**TASK TO CARRY OUT**
What must be handed in is the entire listing, exactly as written, with no pictures.

**RECORDS SHOWN**
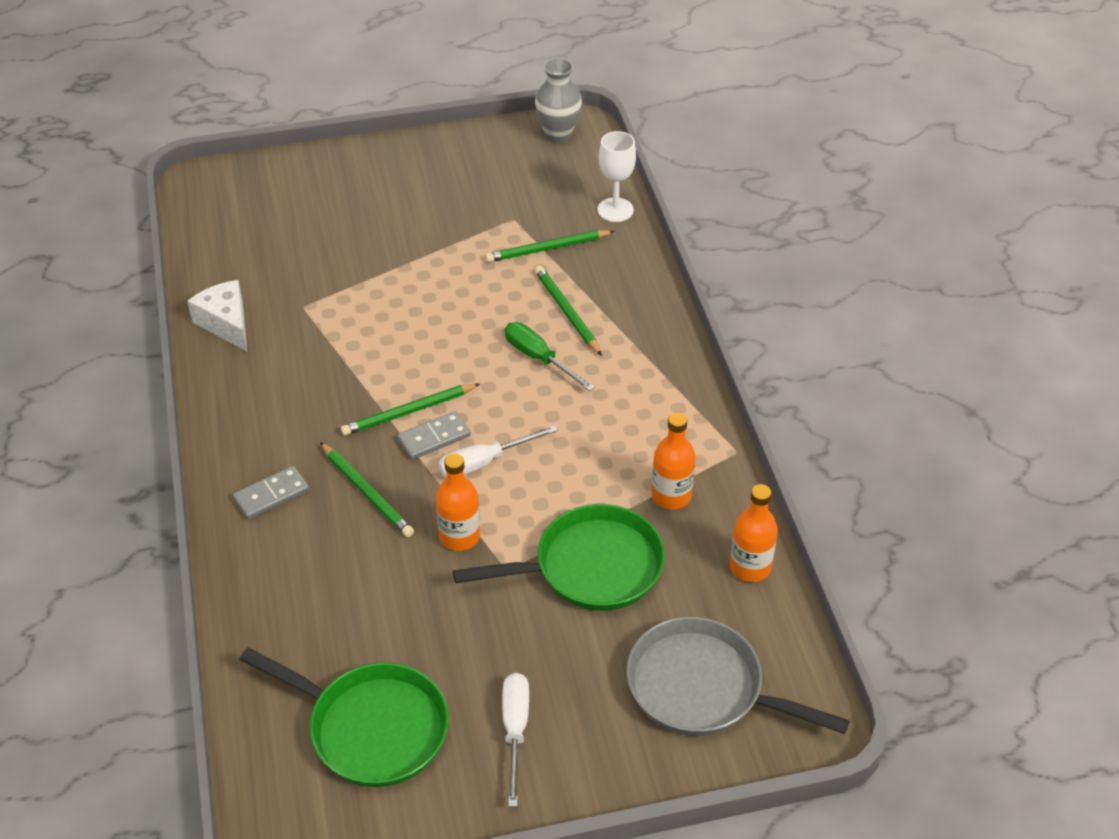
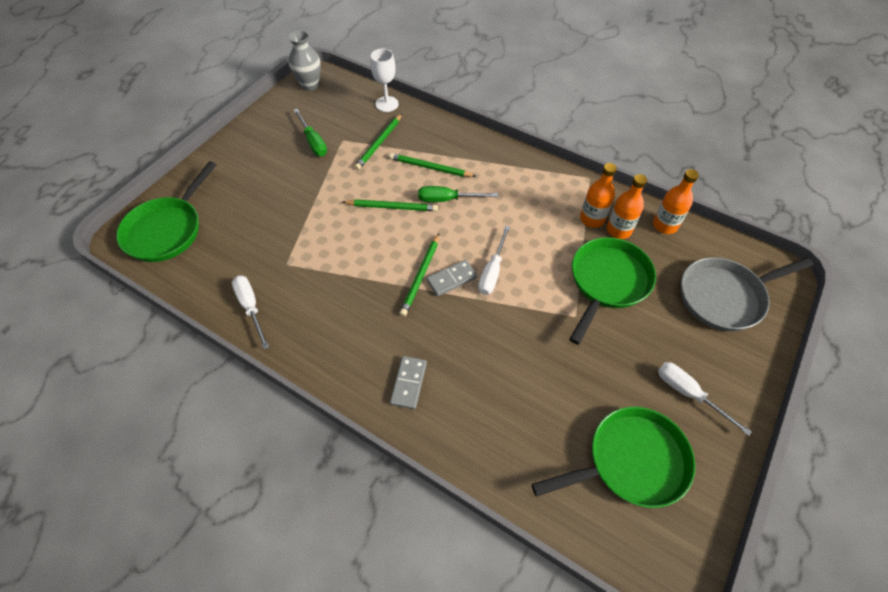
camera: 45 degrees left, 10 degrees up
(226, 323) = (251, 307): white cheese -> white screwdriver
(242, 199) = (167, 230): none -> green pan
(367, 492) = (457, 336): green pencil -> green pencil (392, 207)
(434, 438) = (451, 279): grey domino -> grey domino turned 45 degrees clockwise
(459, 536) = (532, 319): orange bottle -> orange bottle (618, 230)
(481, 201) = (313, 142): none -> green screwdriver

**RESULT BELOW**
camera: 45 degrees left, 10 degrees up
(226, 323) = (251, 307): white cheese -> white screwdriver
(242, 199) = (167, 230): none -> green pan
(367, 492) = (457, 336): green pencil -> green pencil (392, 207)
(434, 438) = (451, 279): grey domino -> grey domino turned 45 degrees clockwise
(459, 536) = (532, 319): orange bottle -> orange bottle (618, 230)
(481, 201) = (313, 142): none -> green screwdriver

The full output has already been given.